SOURCE MATERIAL =>
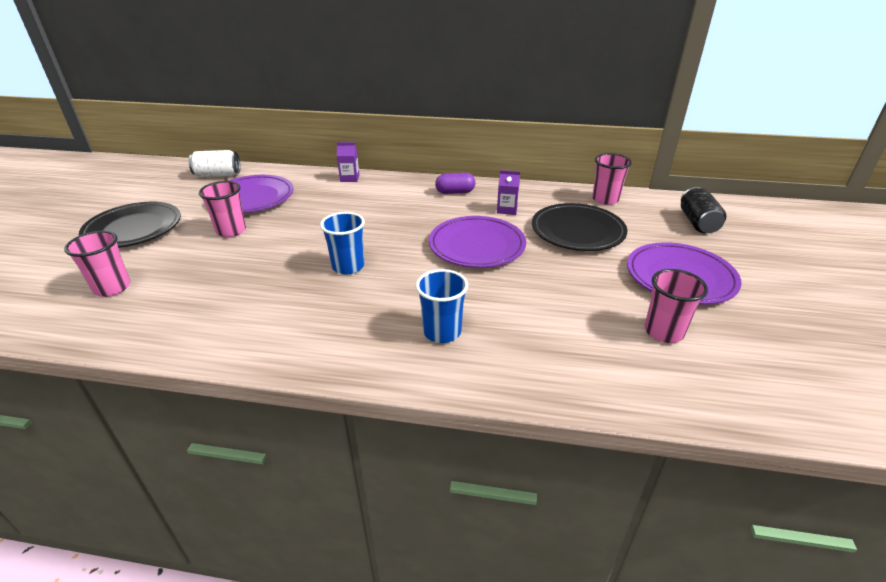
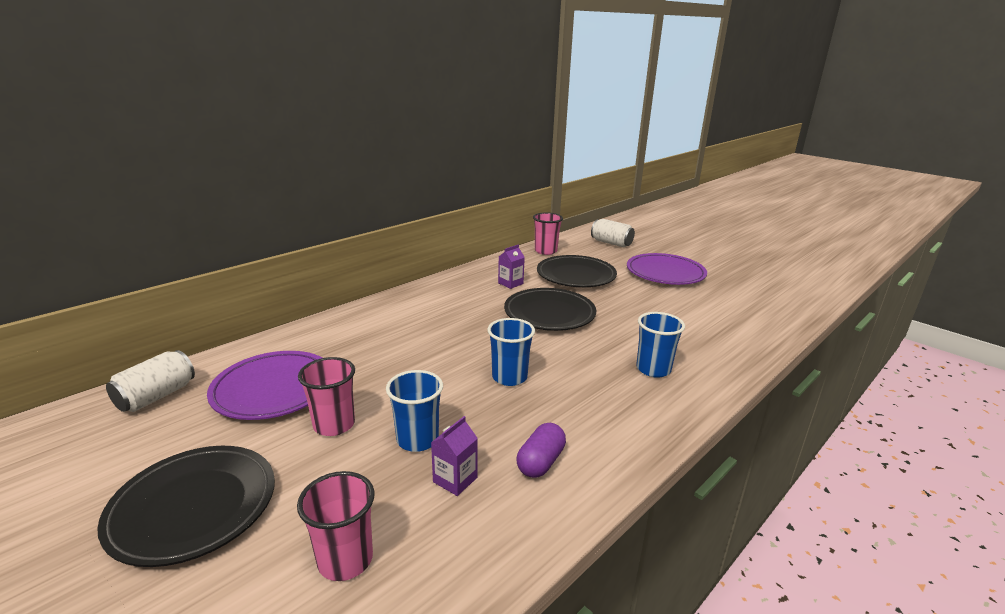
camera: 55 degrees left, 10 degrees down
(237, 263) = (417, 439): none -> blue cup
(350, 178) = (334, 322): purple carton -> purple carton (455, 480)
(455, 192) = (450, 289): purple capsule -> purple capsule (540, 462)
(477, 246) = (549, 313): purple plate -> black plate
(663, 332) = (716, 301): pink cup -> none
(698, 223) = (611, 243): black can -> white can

PROBLEM DETAILS =>
In the listing, count every line holding the word "purple"; answer with the count alone.

OUTPUT =>
3